[Target pointing data]
#####
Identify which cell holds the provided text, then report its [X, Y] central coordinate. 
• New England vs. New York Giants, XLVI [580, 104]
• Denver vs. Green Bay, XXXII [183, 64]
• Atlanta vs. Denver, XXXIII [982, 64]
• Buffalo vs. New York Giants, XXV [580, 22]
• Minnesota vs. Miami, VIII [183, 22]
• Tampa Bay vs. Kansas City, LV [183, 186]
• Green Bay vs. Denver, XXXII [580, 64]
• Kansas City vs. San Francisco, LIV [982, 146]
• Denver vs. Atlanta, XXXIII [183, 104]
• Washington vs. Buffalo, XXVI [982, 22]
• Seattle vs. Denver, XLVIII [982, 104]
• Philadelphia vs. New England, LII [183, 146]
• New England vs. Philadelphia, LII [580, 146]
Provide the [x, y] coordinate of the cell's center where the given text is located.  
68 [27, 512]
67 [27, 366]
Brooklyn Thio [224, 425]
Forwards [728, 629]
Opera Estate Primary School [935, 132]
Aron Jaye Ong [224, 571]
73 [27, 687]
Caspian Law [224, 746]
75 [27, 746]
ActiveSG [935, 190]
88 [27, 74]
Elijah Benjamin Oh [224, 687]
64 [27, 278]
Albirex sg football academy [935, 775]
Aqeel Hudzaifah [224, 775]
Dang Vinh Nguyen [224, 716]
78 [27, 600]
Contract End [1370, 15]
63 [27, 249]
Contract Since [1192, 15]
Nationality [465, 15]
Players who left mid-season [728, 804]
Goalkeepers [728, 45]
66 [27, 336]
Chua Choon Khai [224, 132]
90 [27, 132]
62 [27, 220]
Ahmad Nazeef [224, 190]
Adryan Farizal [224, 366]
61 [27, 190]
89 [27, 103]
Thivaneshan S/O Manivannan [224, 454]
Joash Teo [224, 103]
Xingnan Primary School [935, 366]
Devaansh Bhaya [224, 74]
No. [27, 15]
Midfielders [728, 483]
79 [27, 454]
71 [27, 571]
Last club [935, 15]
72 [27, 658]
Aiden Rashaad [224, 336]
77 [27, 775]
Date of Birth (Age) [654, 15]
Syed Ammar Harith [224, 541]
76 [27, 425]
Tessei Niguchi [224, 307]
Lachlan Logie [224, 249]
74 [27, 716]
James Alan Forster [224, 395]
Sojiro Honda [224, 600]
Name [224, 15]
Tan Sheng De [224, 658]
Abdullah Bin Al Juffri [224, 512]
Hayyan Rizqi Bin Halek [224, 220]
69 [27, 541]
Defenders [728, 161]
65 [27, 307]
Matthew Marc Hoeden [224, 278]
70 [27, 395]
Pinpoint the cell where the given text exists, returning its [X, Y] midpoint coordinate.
#####
● The exercise: Convert every line of the material above into a JSON list of strings, one string per line, and omit any blank lines.

● Solution to the problem:
[
  "Identify which cell holds the provided text, then report its [X, Y] central coordinate. ",
  "• New England vs. New York Giants, XLVI [580, 104]",
  "• Denver vs. Green Bay, XXXII [183, 64]",
  "• Atlanta vs. Denver, XXXIII [982, 64]",
  "• Buffalo vs. New York Giants, XXV [580, 22]",
  "• Minnesota vs. Miami, VIII [183, 22]",
  "• Tampa Bay vs. Kansas City, LV [183, 186]",
  "• Green Bay vs. Denver, XXXII [580, 64]",
  "• Kansas City vs. San Francisco, LIV [982, 146]",
  "• Denver vs. Atlanta, XXXIII [183, 104]",
  "• Washington vs. Buffalo, XXVI [982, 22]",
  "• Seattle vs. Denver, XLVIII [982, 104]",
  "• Philadelphia vs. New England, LII [183, 146]",
  "• New England vs. Philadelphia, LII [580, 146]",
  "Provide the [x, y] coordinate of the cell's center where the given text is located.  ",
  "68 [27, 512]",
  "67 [27, 366]",
  "Brooklyn Thio [224, 425]",
  "Forwards [728, 629]",
  "Opera Estate Primary School [935, 132]",
  "Aron Jaye Ong [224, 571]",
  "73 [27, 687]",
  "Caspian Law [224, 746]",
  "75 [27, 746]",
  "ActiveSG [935, 190]",
  "88 [27, 74]",
  "Elijah Benjamin Oh [224, 687]",
  "64 [27, 278]",
  "Albirex sg football academy [935, 775]",
  "Aqeel Hudzaifah [224, 775]",
  "Dang Vinh Nguyen [224, 716]",
  "78 [27, 600]",
  "Contract End [1370, 15]",
  "63 [27, 249]",
  "Contract Since [1192, 15]",
  "Nationality [465, 15]",
  "Players who left mid-season [728, 804]",
  "Goalkeepers [728, 45]",
  "66 [27, 336]",
  "Chua Choon Khai [224, 132]",
  "90 [27, 132]",
  "62 [27, 220]",
  "Ahmad Nazeef [224, 190]",
  "Adryan Farizal [224, 366]",
  "61 [27, 190]",
  "89 [27, 103]",
  "Thivaneshan S/O Manivannan [224, 454]",
  "Joash Teo [224, 103]",
  "Xingnan Primary School [935, 366]",
  "Devaansh Bhaya [224, 74]",
  "No. [27, 15]",
  "Midfielders [728, 483]",
  "79 [27, 454]",
  "71 [27, 571]",
  "Last club [935, 15]",
  "72 [27, 658]",
  "Aiden Rashaad [224, 336]",
  "77 [27, 775]",
  "Date of Birth (Age) [654, 15]",
  "Syed Ammar Harith [224, 541]",
  "76 [27, 425]",
  "Tessei Niguchi [224, 307]",
  "Lachlan Logie [224, 249]",
  "74 [27, 716]",
  "James Alan Forster [224, 395]",
  "Sojiro Honda [224, 600]",
  "Name [224, 15]",
  "Tan Sheng De [224, 658]",
  "Abdullah Bin Al Juffri [224, 512]",
  "Hayyan Rizqi Bin Halek [224, 220]",
  "69 [27, 541]",
  "Defenders [728, 161]",
  "65 [27, 307]",
  "Matthew Marc Hoeden [224, 278]",
  "70 [27, 395]",
  "Pinpoint the cell where the given text exists, returning its [X, Y] midpoint coordinate."
]